__What to work on__
Collect all lines containing the word "none" from the data.

Change listing data:
· · · · · · ·

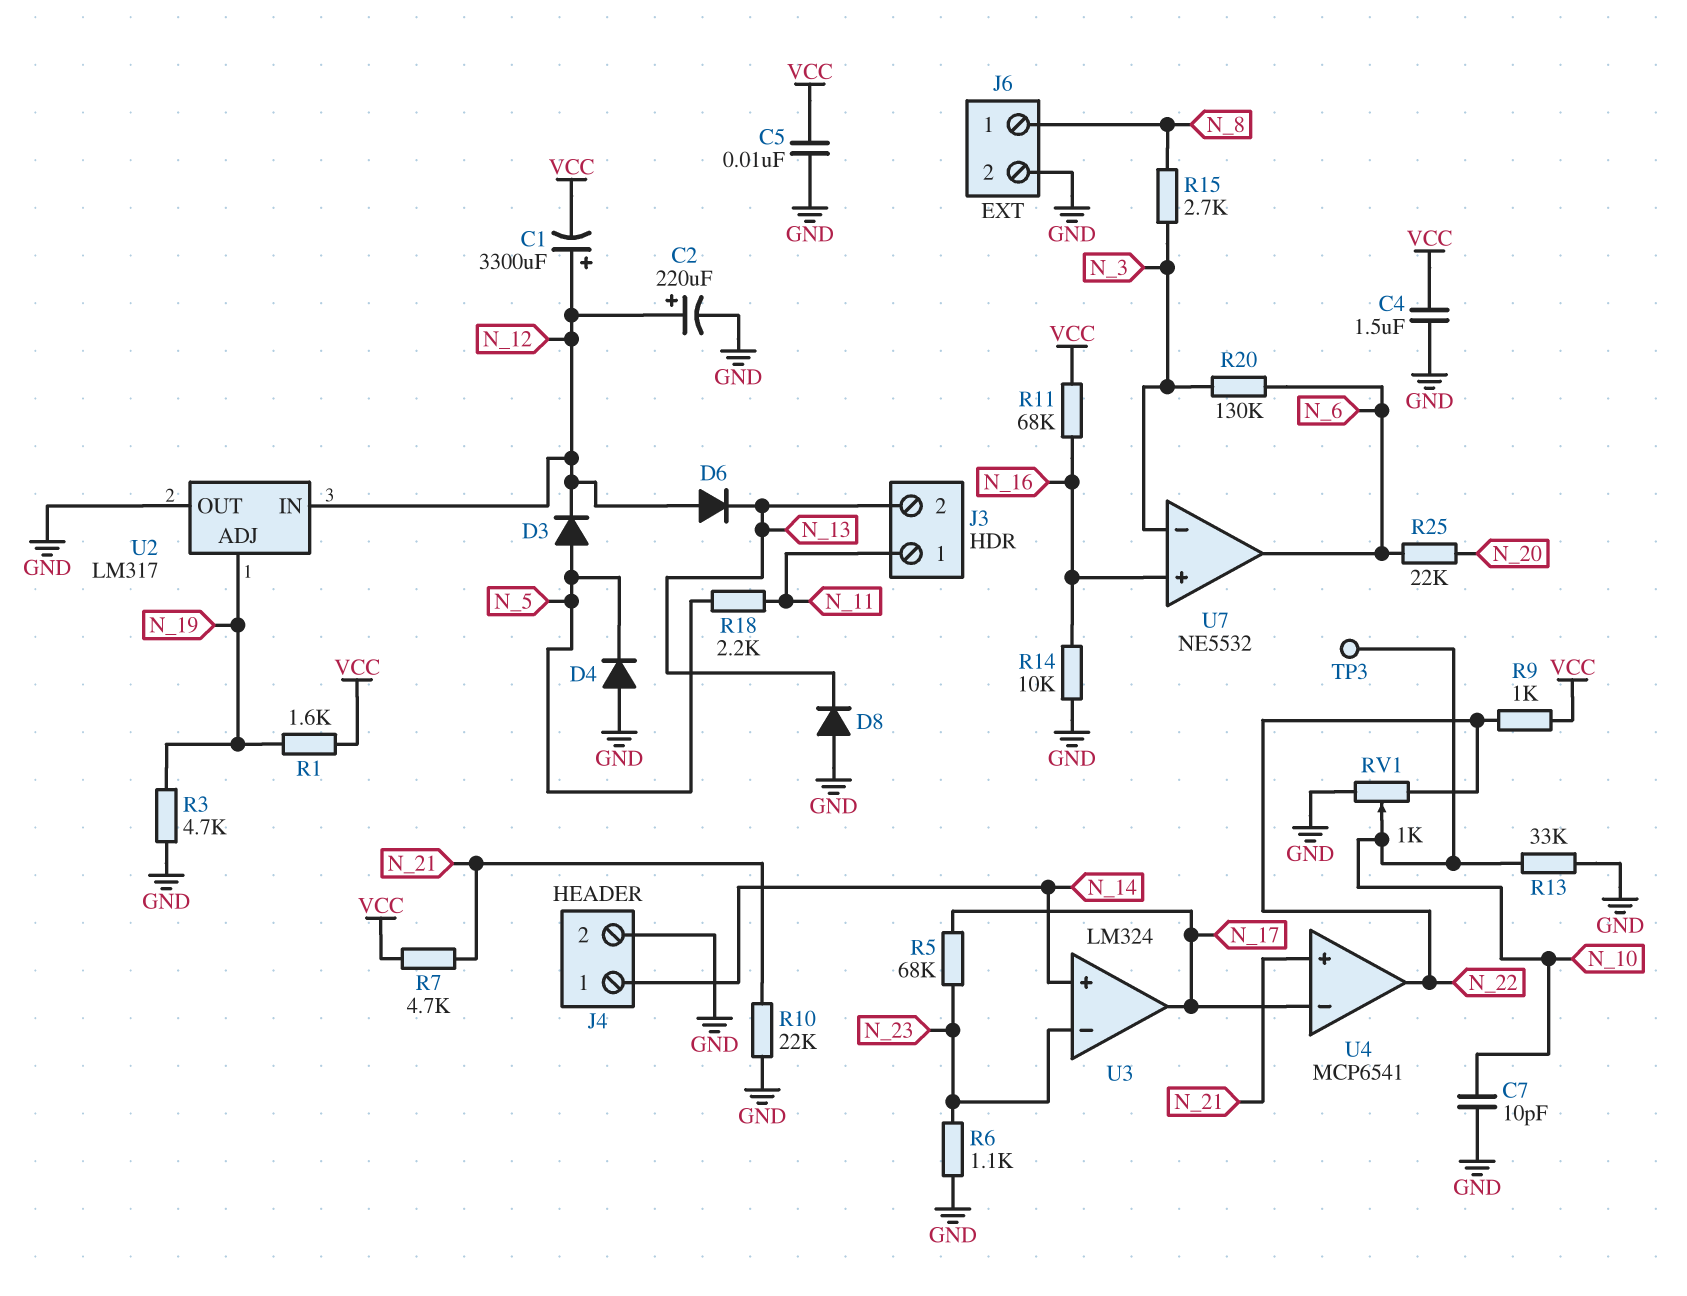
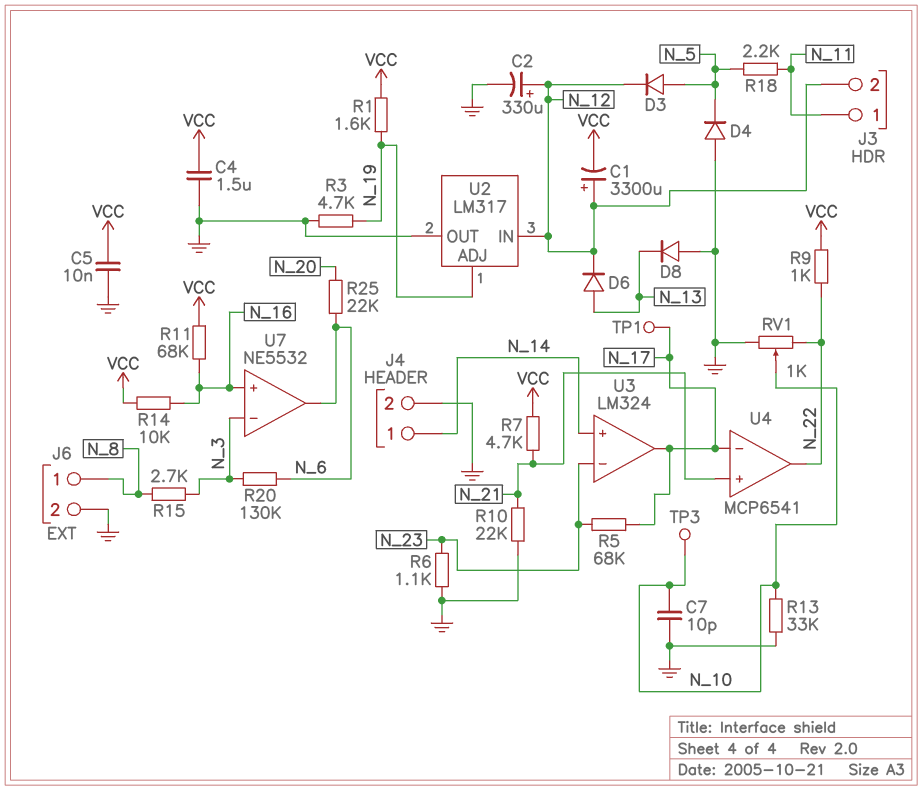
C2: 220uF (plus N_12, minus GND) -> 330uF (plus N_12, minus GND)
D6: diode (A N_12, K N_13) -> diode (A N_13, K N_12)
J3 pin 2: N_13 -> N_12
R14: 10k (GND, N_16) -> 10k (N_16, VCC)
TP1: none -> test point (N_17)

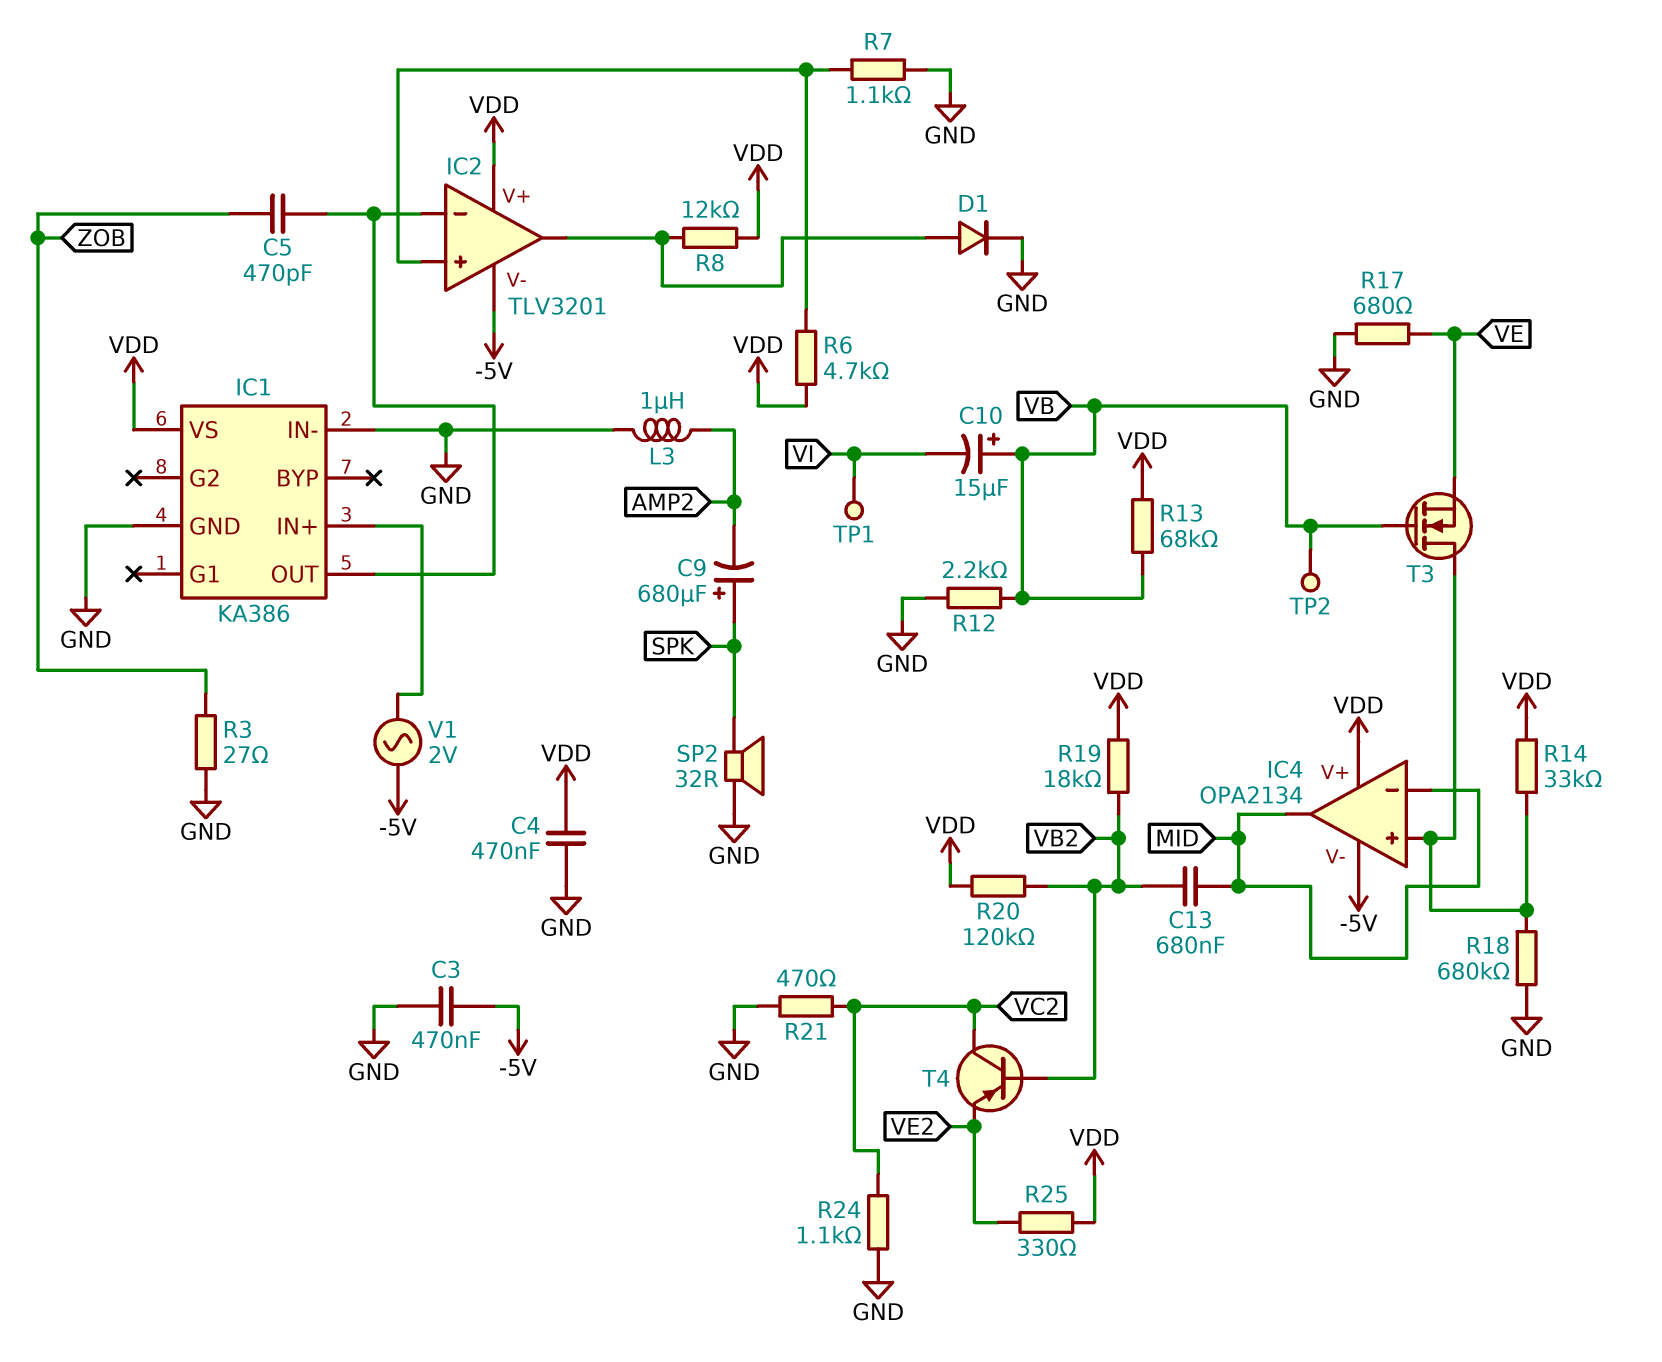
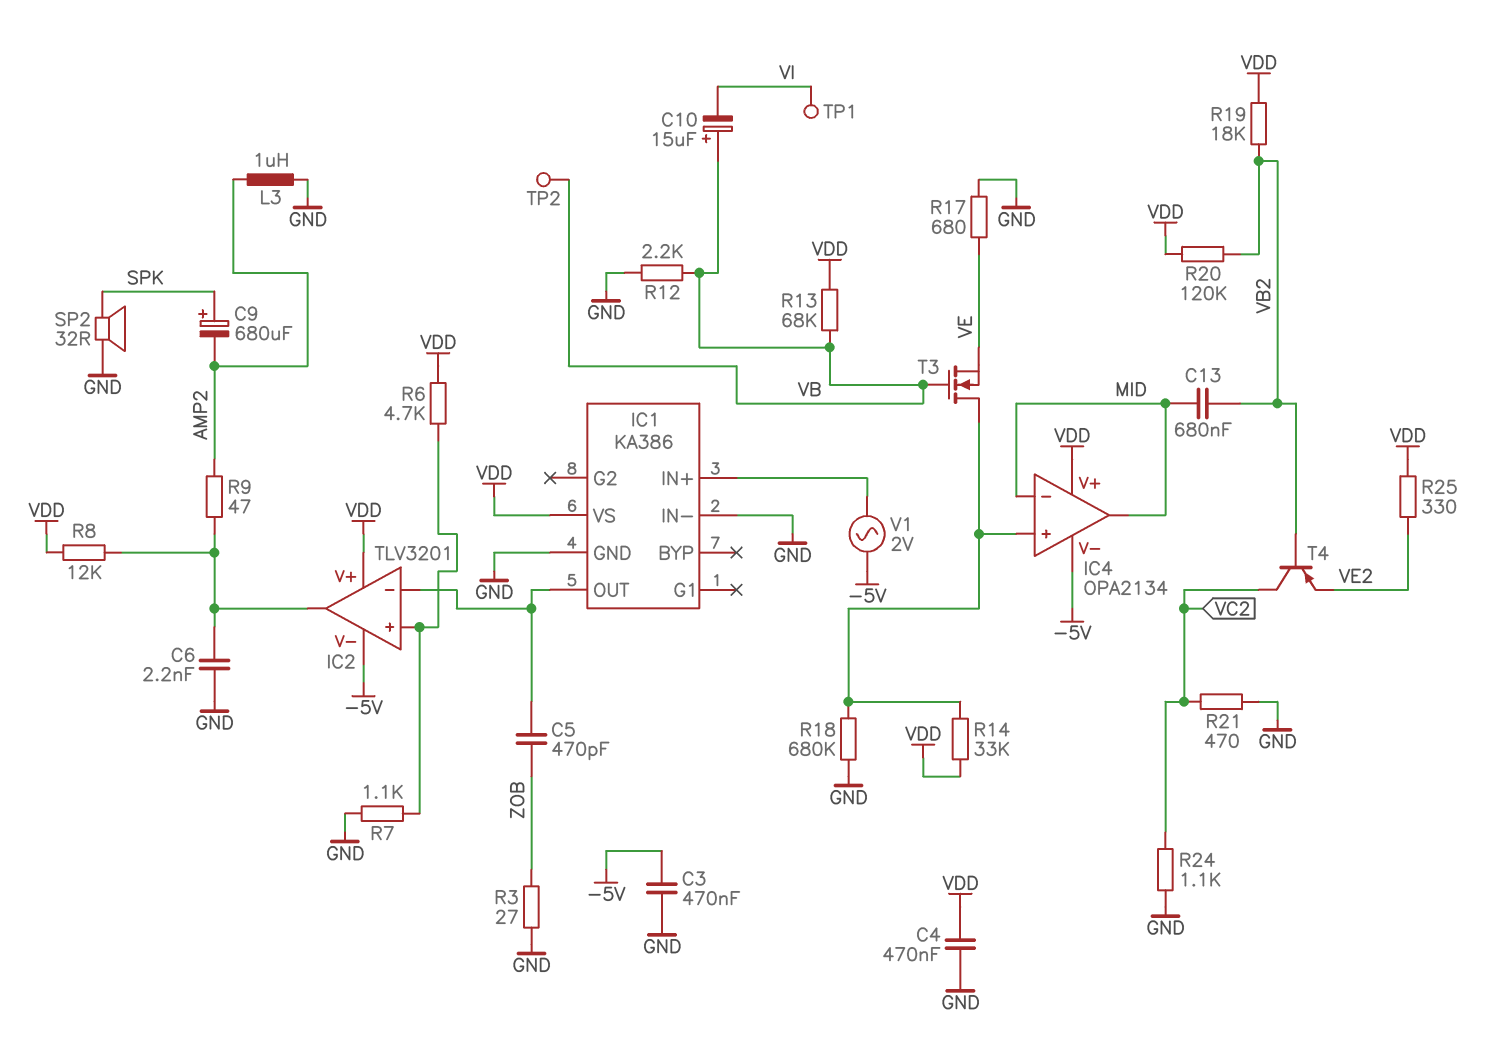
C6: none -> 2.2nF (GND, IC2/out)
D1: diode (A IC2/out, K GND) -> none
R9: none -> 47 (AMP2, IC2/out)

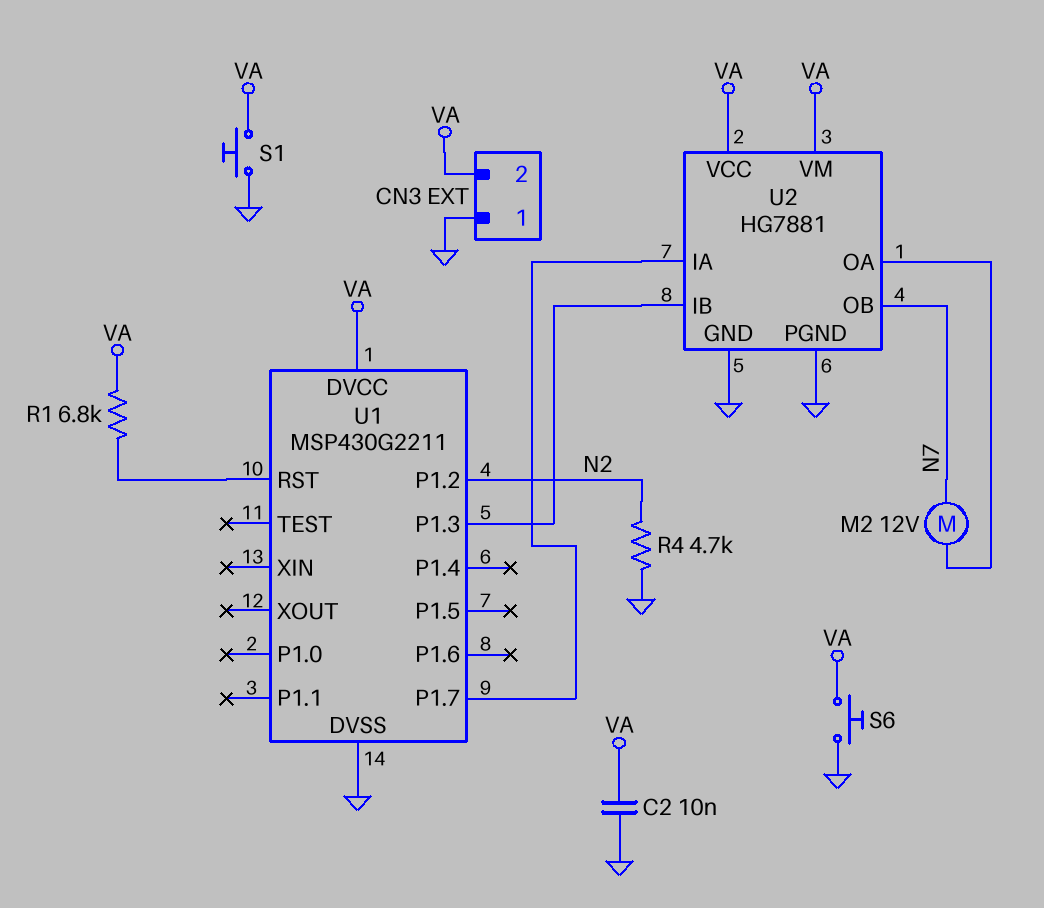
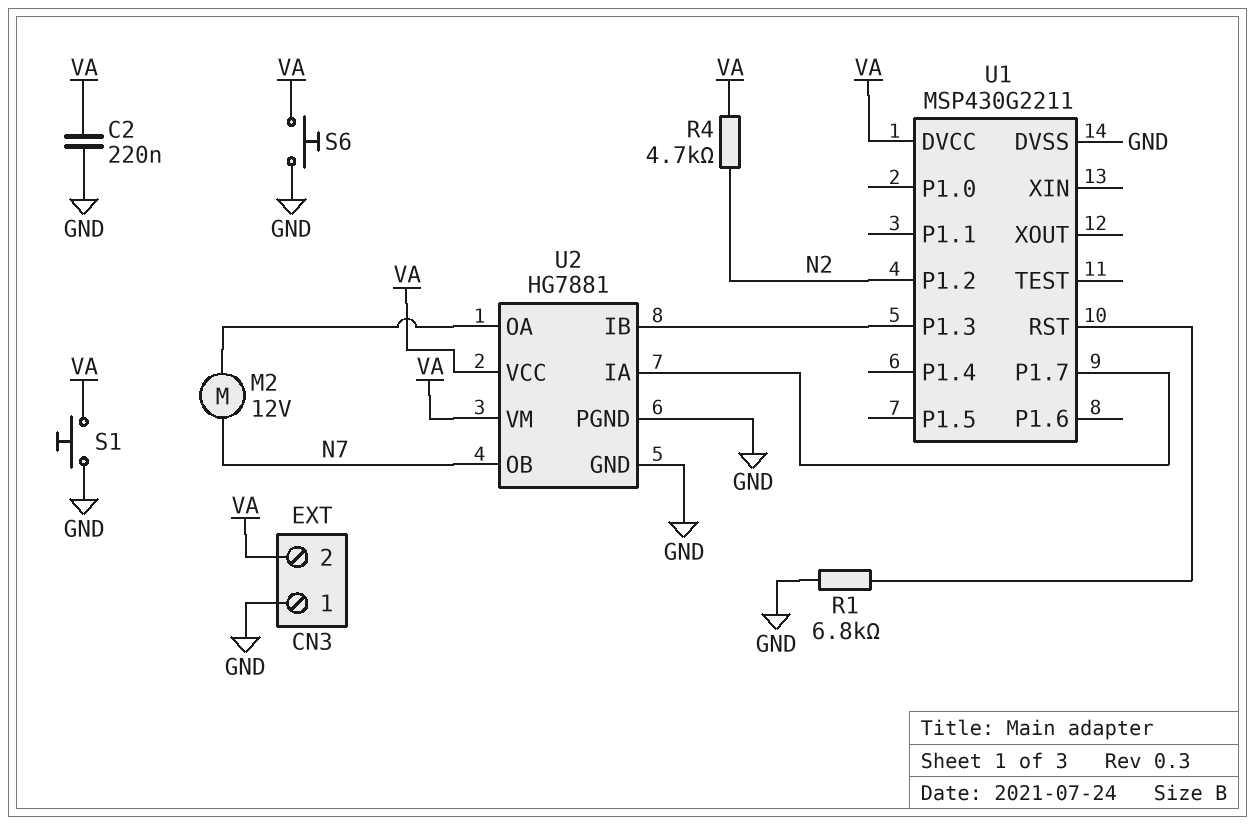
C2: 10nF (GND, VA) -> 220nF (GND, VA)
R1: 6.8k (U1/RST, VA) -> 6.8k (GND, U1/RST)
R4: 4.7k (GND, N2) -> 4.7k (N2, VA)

· · · · · · ·

__Exercise response__
TP1: none -> test point (N_17)
C6: none -> 2.2nF (GND, IC2/out)
D1: diode (A IC2/out, K GND) -> none
R9: none -> 47 (AMP2, IC2/out)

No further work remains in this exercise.